YOUR TASK:
From the listing below, select every line where the word "purple" appears.

START DATA FOR THIS TASK

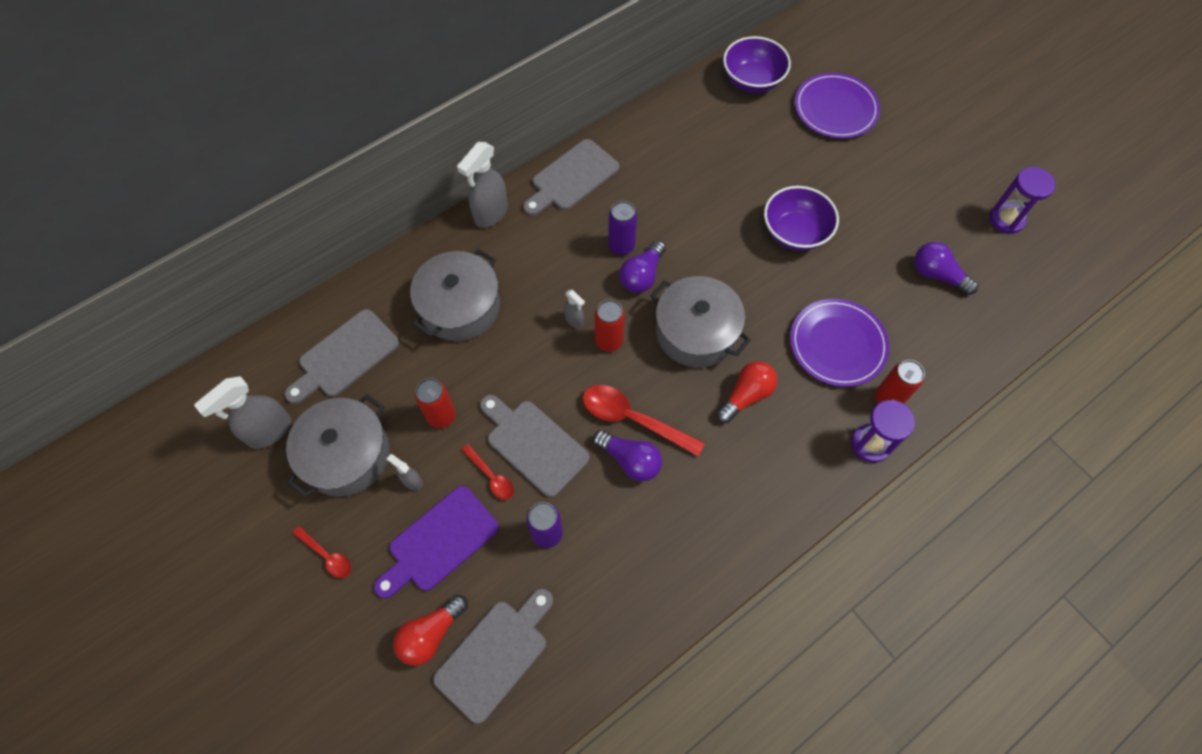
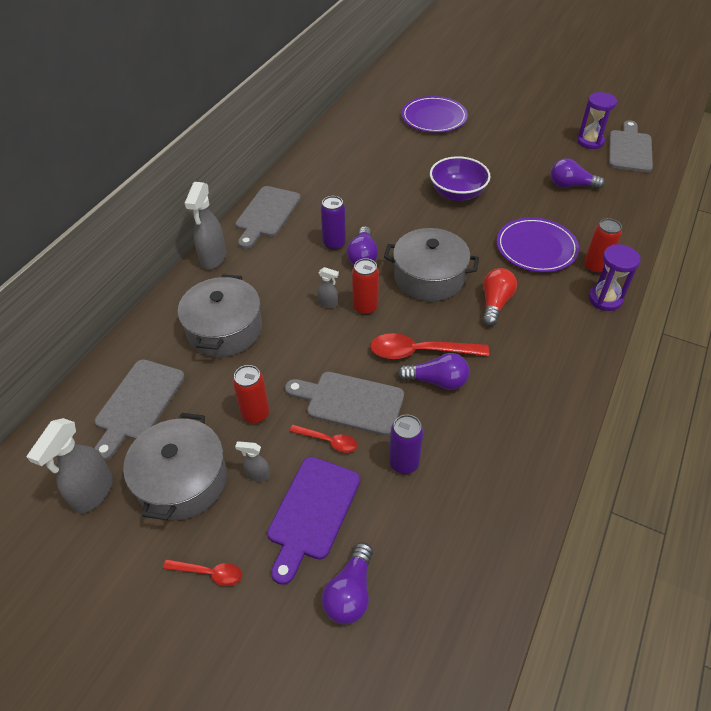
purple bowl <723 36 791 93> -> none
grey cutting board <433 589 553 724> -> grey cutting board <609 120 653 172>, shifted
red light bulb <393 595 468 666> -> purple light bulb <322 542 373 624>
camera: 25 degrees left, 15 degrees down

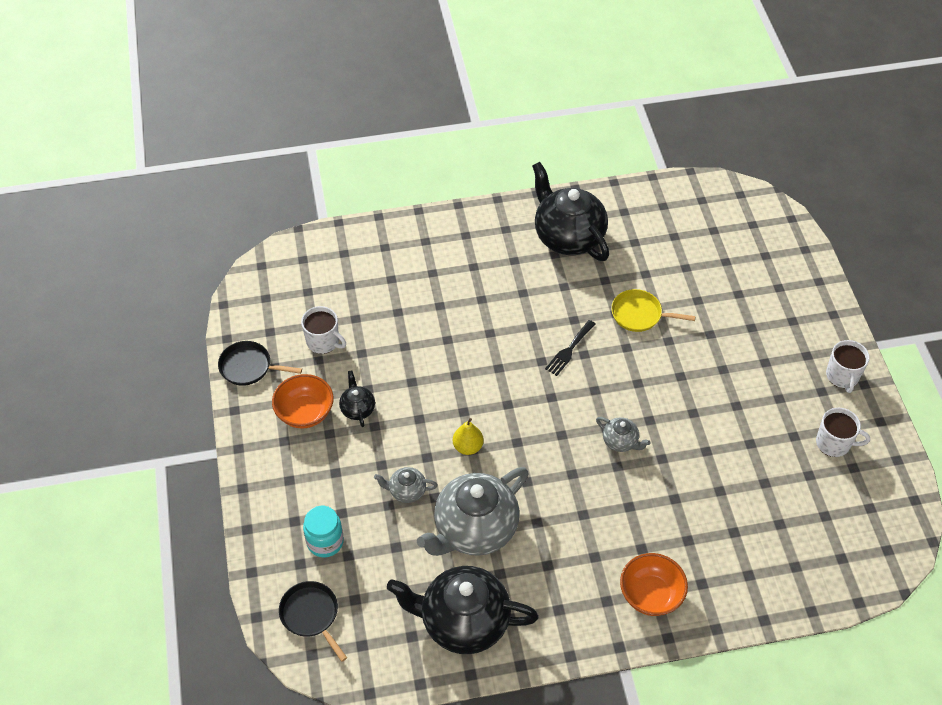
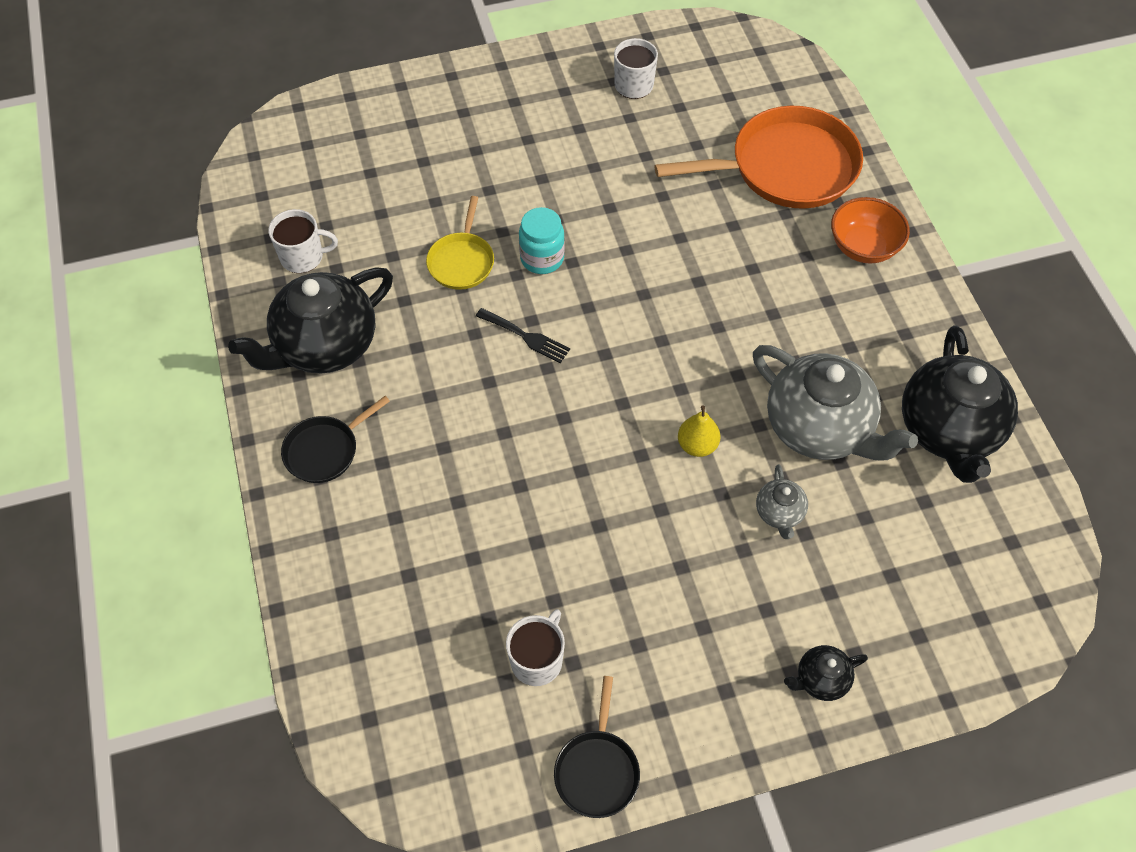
white mug <826 340 870 393> -> white mug <268 209 338 273>, shifted
black teapot <339 370 375 427> -> black teapot <784 645 868 701>, shifted
orange bowl <272 374 334 428> -> none
grey teapot <596 417 651 452> -> none
turquoise jar <303 506 344 557> -> turquoise jar <519 207 565 274>, shifted
black pan <279 581 347 662> -> black pan <281 396 390 483>, shifted
none -> orange pan <655 106 863 209>
camera: 95 degrees left, 5 degrees up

END DATA FOR THIS TASK

TASK RESULT:
purple bowl <723 36 791 93> -> none
red light bulb <393 595 468 666> -> purple light bulb <322 542 373 624>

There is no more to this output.